### WHAT YOU HAVE TO DO
Below are entries; copy exactly, and only, the lines from the one containing "D201: LED red" through their final line, leaving out pictures.

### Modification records
*** Block opens ***
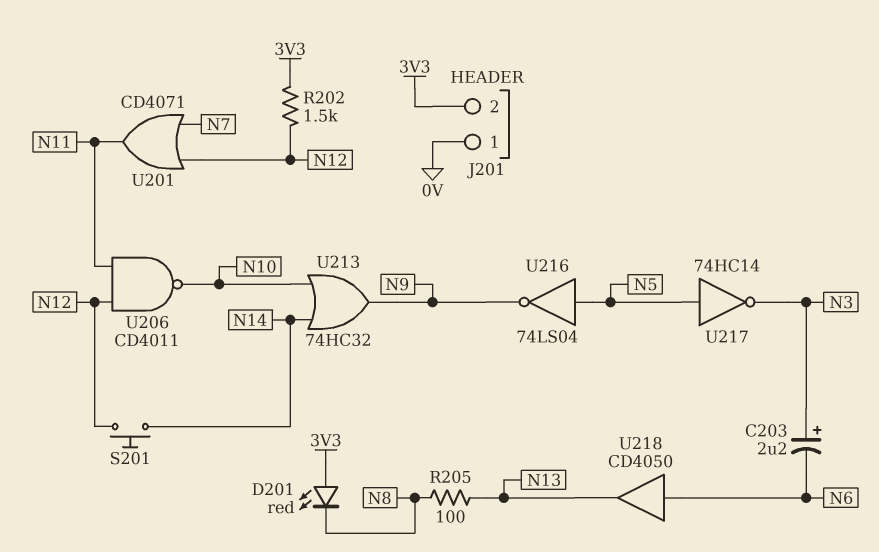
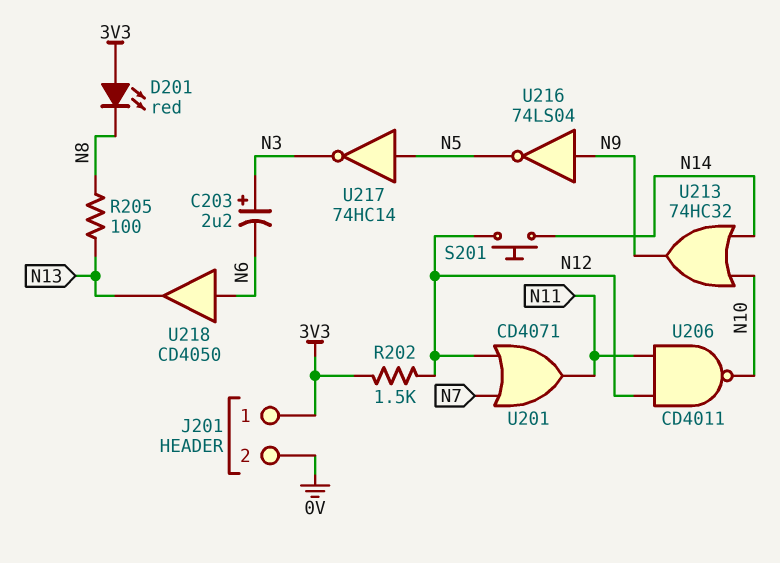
J201 pin 1: 0V -> 3V3
J201 pin 2: 3V3 -> 0V
U216: NOT 74LS04 (in N5, out N9) -> NOT 74LS04 (in N9, out N5)

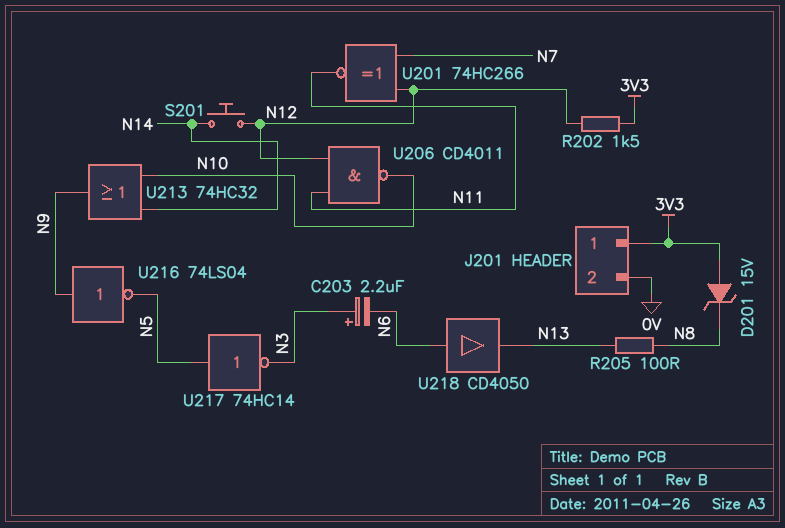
D201: LED red (A 3V3, K N8) -> zener 15V (A 3V3, K N8)
U201: OR CD4071 (in N7, in N12, out N11) -> XNOR 74HC266 (in N7, in N12, out N11)

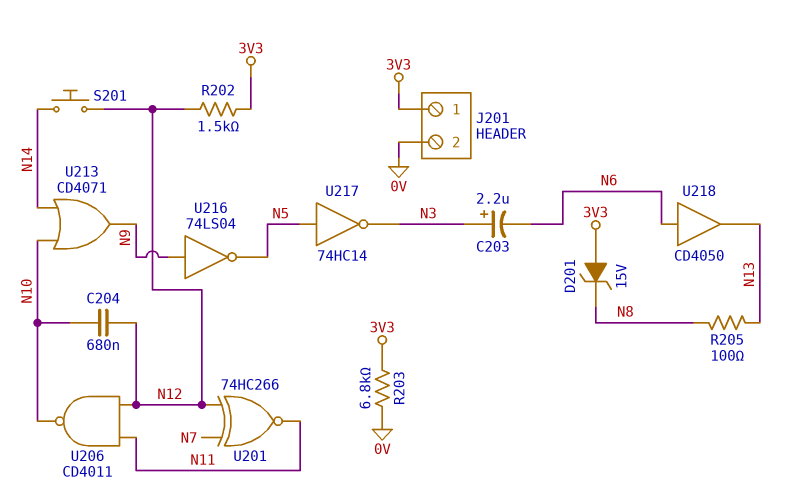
C204: none -> 680nF (N10, N12)
R203: none -> 6.8k (0V, 3V3)
U213: OR 74HC32 (in N10, in N14, out N9) -> OR CD4071 (in N10, in N14, out N9)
*** Block closes ***
### WRITTEN SOLUTION
D201: LED red (A 3V3, K N8) -> zener 15V (A 3V3, K N8)
U201: OR CD4071 (in N7, in N12, out N11) -> XNOR 74HC266 (in N7, in N12, out N11)

C204: none -> 680nF (N10, N12)
R203: none -> 6.8k (0V, 3V3)
U213: OR 74HC32 (in N10, in N14, out N9) -> OR CD4071 (in N10, in N14, out N9)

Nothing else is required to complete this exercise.